Try it: The lines of the records that include "white" should all be copied.
------------------------------------------------------------------------
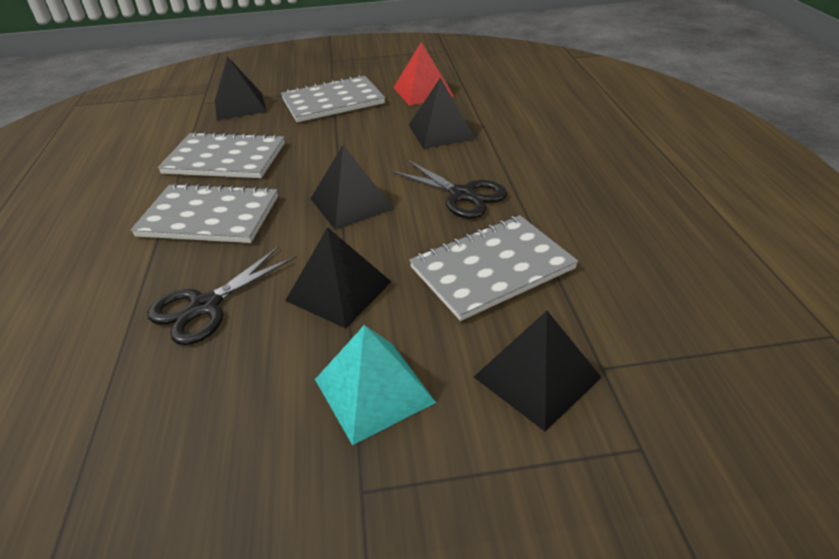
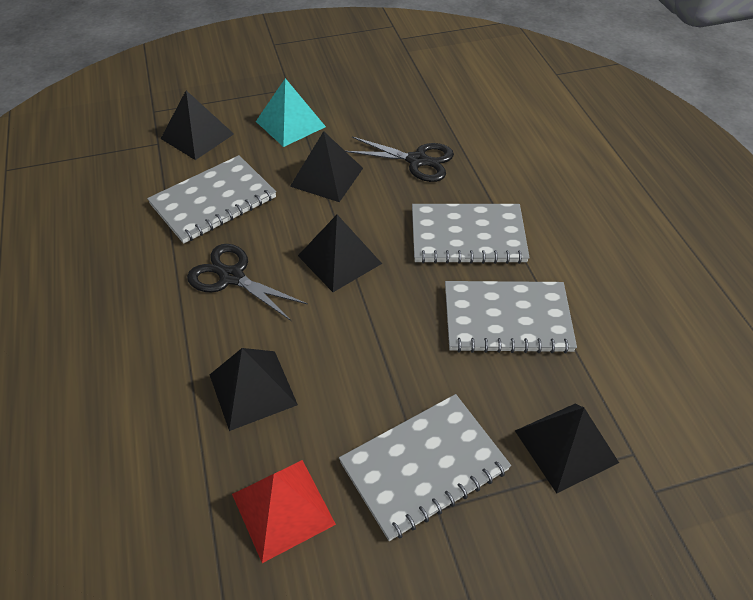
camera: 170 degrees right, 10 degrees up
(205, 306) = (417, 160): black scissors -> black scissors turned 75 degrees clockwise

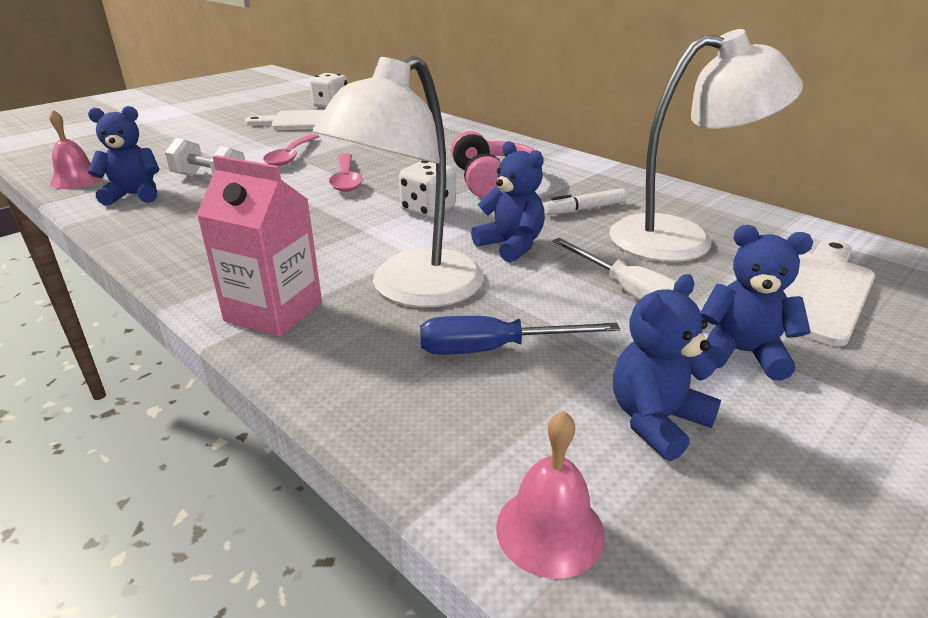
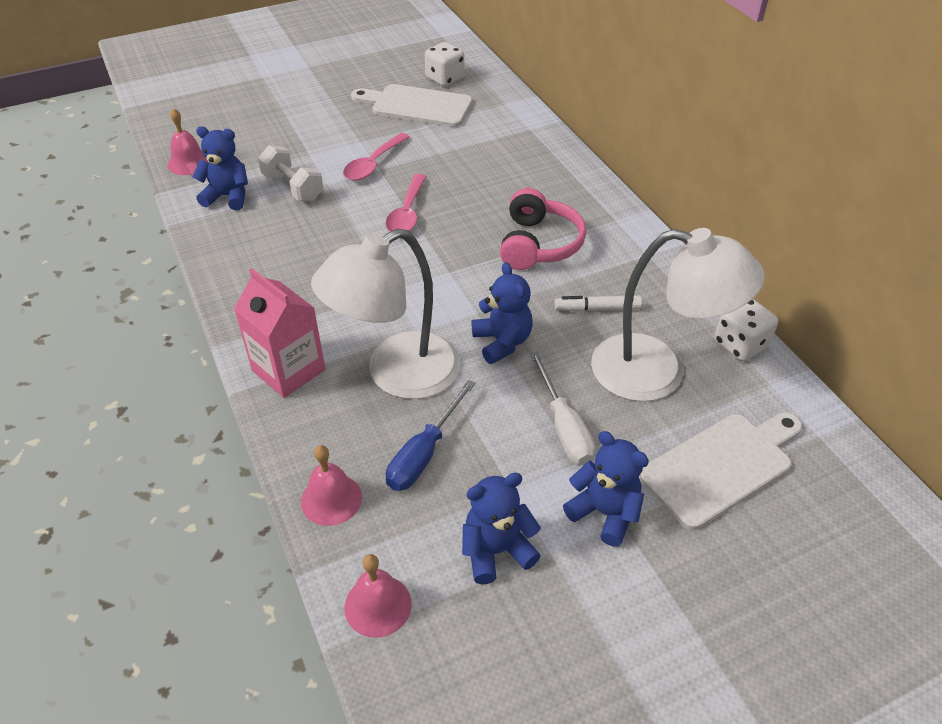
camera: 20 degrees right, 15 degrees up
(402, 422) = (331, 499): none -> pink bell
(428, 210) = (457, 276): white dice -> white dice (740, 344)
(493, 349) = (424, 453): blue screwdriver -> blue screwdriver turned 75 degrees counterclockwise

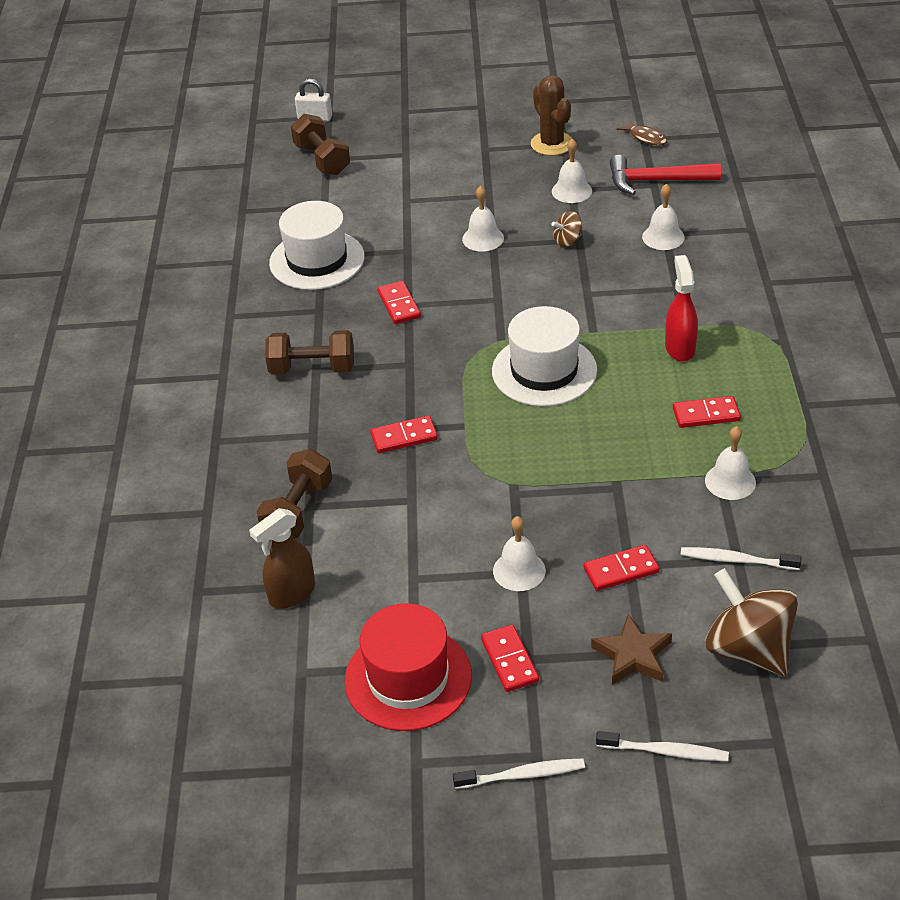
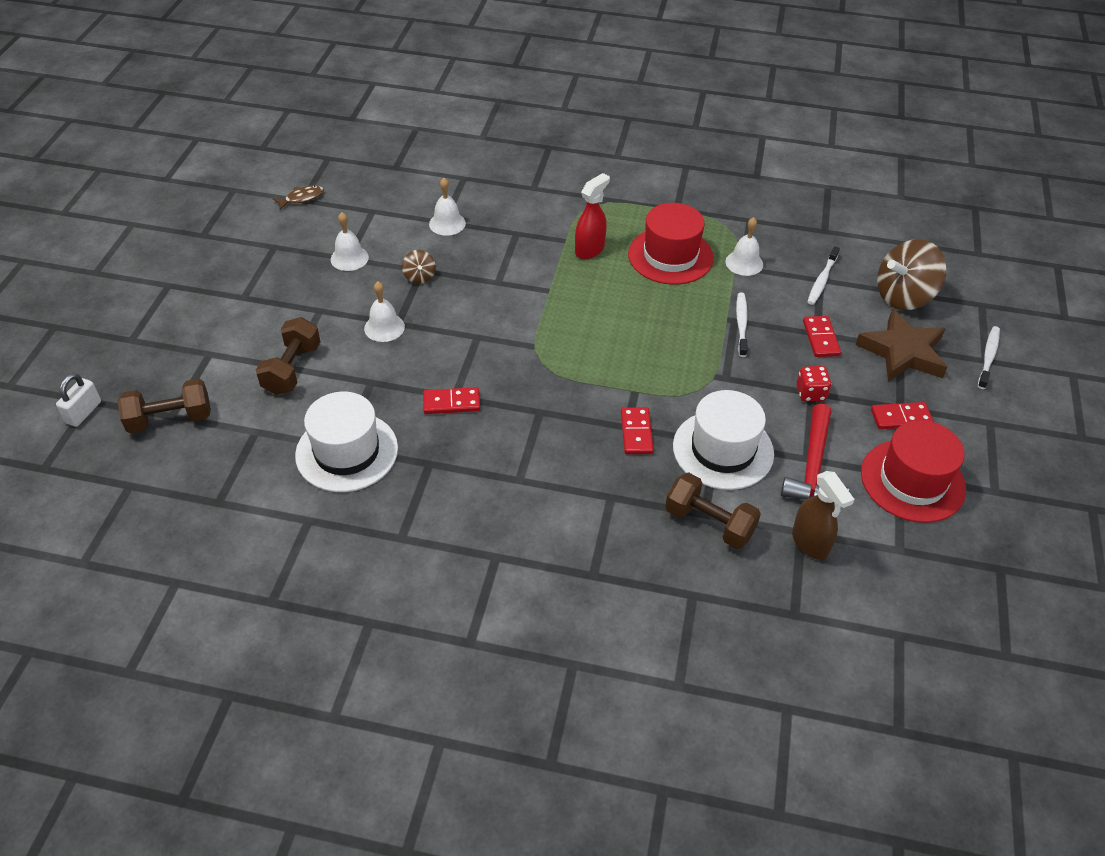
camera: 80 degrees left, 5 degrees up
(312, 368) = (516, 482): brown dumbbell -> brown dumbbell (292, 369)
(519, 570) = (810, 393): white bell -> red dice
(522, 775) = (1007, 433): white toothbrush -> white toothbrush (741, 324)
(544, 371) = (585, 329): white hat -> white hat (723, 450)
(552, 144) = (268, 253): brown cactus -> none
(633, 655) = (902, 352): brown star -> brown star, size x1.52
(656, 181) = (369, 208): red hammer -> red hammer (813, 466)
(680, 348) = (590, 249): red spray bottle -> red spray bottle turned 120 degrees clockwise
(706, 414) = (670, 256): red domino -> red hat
------------------------------------------------------------------------
Answer box:
(428, 210) = (457, 276): white dice -> white dice (740, 344)
(519, 570) = (810, 393): white bell -> red dice
(522, 775) = (1007, 433): white toothbrush -> white toothbrush (741, 324)
(544, 371) = (585, 329): white hat -> white hat (723, 450)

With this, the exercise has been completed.